### Problem requirements
Return copies of the lines below that mention "brick".

### Source material
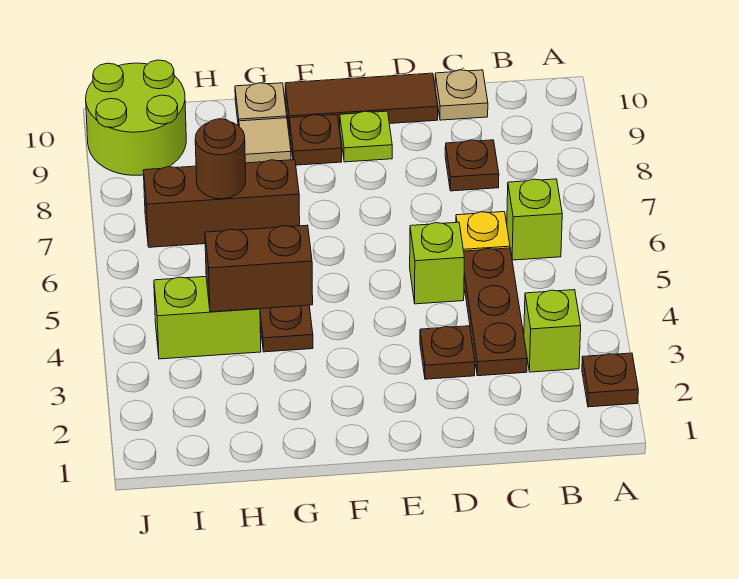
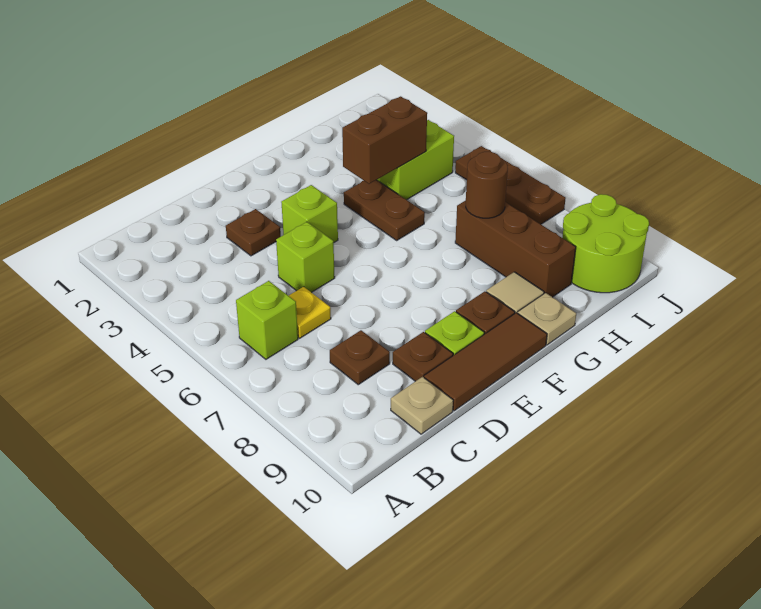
brown plate A2 level 1 -> brown plate D9 level 1
lime brick B3 level 1 -> lime brick E4 level 1
brown plate C3:C5 level 1 -> brown plate J5:J7 level 1
brown brick G7:I7 level 1 -> brown brick H7:H9 level 1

### Answer below
lime brick B3 level 1 -> lime brick E4 level 1
brown brick G7:I7 level 1 -> brown brick H7:H9 level 1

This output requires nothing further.